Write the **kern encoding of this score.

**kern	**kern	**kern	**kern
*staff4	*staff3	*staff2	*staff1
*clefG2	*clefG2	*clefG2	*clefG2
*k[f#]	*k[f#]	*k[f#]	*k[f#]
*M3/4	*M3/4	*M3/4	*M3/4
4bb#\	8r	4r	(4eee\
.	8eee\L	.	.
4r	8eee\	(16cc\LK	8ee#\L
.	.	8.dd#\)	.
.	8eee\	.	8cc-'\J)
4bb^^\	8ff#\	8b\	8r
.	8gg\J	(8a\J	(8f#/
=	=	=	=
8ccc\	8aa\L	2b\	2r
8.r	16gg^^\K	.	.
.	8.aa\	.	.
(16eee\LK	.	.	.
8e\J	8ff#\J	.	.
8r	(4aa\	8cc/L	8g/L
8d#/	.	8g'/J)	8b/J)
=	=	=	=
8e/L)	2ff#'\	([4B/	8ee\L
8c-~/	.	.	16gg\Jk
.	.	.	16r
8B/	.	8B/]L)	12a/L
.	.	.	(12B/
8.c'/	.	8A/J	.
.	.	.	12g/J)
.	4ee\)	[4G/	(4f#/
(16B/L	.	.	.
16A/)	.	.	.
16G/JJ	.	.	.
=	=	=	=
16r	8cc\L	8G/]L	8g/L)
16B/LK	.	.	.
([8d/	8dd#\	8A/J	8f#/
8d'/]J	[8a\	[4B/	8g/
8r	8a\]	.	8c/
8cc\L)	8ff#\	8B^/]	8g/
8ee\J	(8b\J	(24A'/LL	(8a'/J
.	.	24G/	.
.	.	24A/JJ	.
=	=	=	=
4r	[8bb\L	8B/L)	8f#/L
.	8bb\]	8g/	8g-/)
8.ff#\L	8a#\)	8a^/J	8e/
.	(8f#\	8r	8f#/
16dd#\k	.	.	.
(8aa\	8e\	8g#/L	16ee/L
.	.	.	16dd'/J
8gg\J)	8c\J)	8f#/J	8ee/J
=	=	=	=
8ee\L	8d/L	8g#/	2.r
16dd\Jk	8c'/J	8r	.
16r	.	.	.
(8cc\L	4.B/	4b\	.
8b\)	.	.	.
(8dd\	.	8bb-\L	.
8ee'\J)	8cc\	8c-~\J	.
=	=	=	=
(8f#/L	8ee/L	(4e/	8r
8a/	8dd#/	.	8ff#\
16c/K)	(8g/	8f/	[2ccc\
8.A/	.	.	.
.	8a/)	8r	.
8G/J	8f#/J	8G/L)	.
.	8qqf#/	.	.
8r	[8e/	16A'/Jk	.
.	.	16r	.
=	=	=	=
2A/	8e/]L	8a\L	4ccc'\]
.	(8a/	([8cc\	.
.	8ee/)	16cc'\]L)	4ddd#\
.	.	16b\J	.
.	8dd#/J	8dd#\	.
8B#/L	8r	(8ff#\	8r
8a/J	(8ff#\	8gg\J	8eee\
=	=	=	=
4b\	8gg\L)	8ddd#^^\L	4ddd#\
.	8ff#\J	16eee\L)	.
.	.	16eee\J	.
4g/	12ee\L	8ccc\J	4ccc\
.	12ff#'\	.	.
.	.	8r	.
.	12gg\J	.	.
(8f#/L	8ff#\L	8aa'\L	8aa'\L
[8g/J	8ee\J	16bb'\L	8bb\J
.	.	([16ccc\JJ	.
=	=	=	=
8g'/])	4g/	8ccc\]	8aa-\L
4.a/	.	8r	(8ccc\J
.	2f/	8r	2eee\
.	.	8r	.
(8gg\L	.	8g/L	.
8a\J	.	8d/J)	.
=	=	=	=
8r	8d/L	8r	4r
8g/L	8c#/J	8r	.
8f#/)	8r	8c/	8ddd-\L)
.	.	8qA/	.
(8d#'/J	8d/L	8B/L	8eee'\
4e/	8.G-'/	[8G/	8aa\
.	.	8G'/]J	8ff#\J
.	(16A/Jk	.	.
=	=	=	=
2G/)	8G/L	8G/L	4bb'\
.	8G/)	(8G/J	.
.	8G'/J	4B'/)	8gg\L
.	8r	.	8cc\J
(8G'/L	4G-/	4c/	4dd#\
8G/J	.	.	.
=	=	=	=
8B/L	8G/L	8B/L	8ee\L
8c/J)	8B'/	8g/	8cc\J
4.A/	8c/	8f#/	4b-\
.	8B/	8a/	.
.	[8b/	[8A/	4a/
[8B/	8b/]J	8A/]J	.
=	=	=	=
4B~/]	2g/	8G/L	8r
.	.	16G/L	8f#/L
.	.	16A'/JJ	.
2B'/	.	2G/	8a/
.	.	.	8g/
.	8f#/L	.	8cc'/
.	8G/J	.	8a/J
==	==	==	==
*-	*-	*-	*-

PETUNJUK PENGERJAAN |
Hitung berapa baris di atas yang memuat kata "kern", dengan membedakan huruf besar dan huruf kecil. Jawab hanya dengan angkanya.

PENYELESAIAN SOAL |
2